### Problem to work on
Check every line of the entries for "hammer", and copy the lines that hold it.

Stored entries

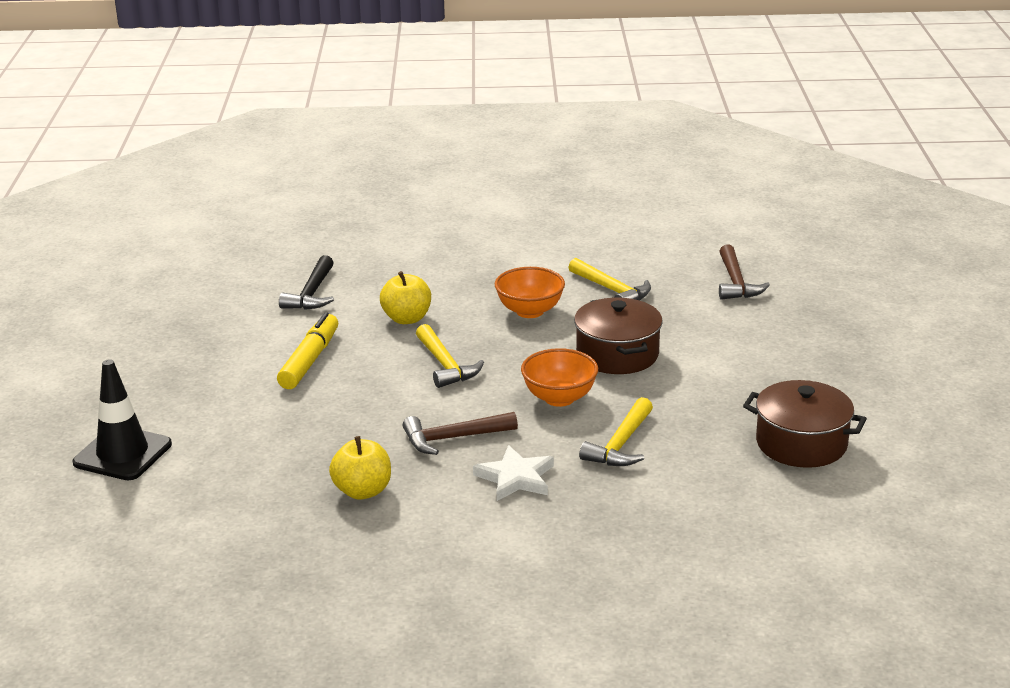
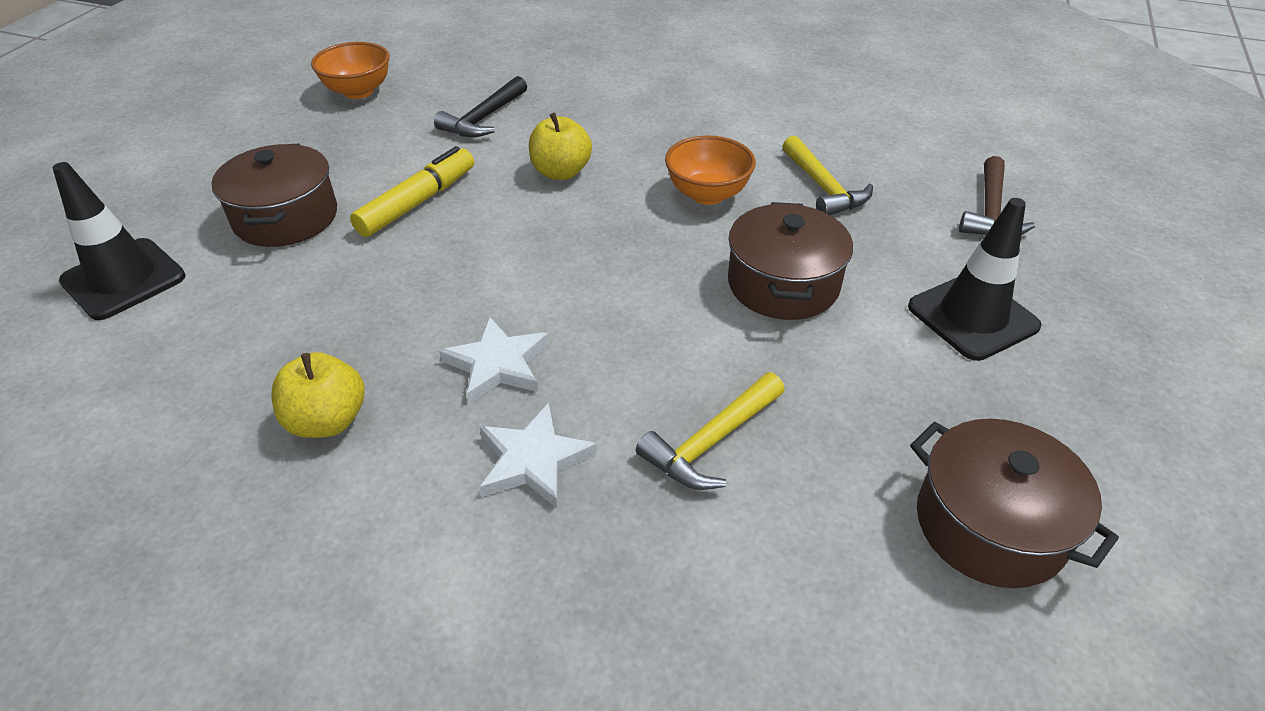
camera: 20 degrees right, 15 degrees up
(212, 391) = (286, 217): none -> brown pot
(445, 365) = (562, 247): yellow hammer -> none
(453, 438) = (497, 364): brown hammer -> white star
(559, 398) = (671, 335): orange bowl -> orange bowl (358, 91)
(750, 346) = (972, 316): none -> black traffic cone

### Completed exercise
(445, 365) = (562, 247): yellow hammer -> none
(453, 438) = (497, 364): brown hammer -> white star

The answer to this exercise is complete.